DATA SECTION |
__________________________________________________

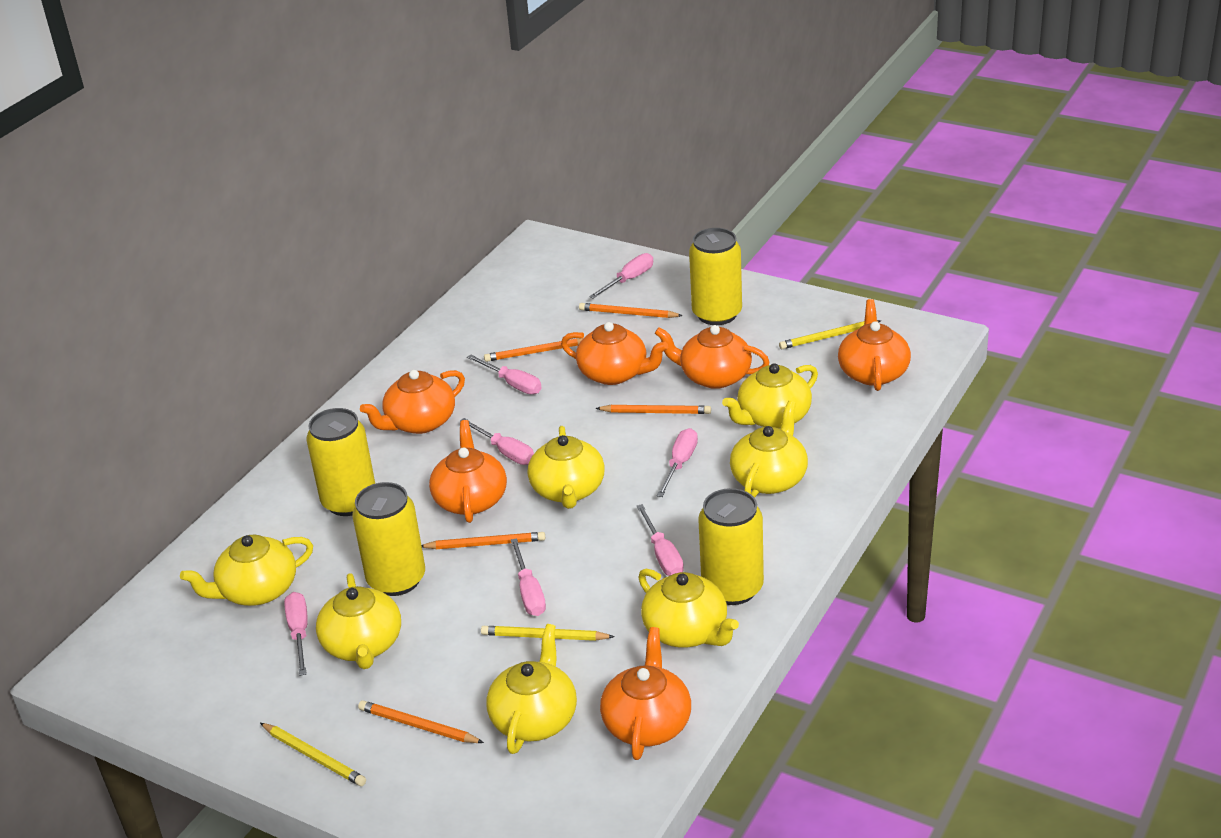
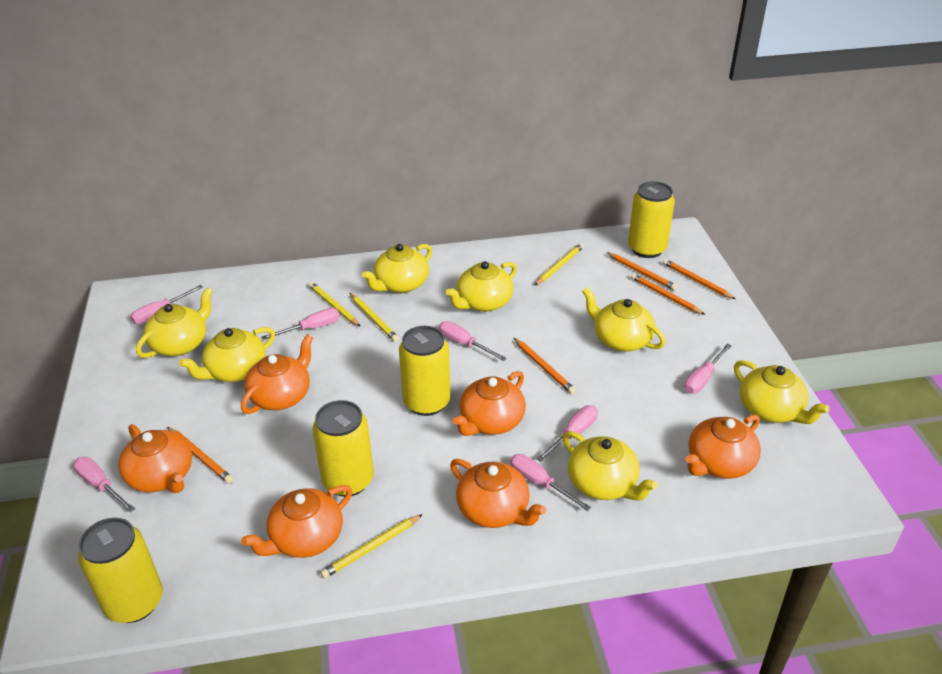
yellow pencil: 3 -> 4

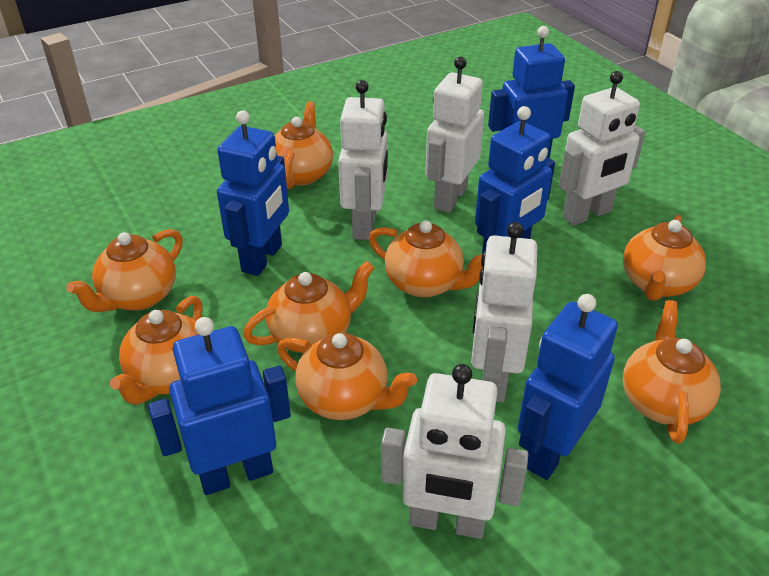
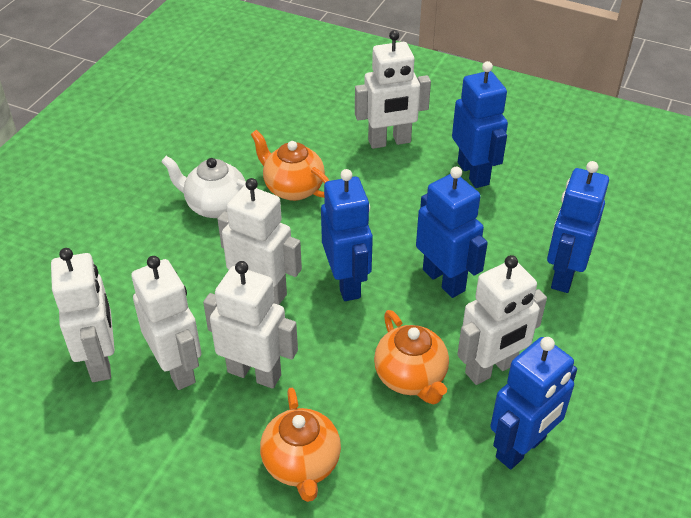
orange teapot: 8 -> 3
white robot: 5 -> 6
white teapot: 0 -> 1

__________________________________________________

Write out the data again word for word, minus any images.

RESPONSE TO THIS EXERCISE |
yellow pencil: 3 -> 4

orange teapot: 8 -> 3
white robot: 5 -> 6
white teapot: 0 -> 1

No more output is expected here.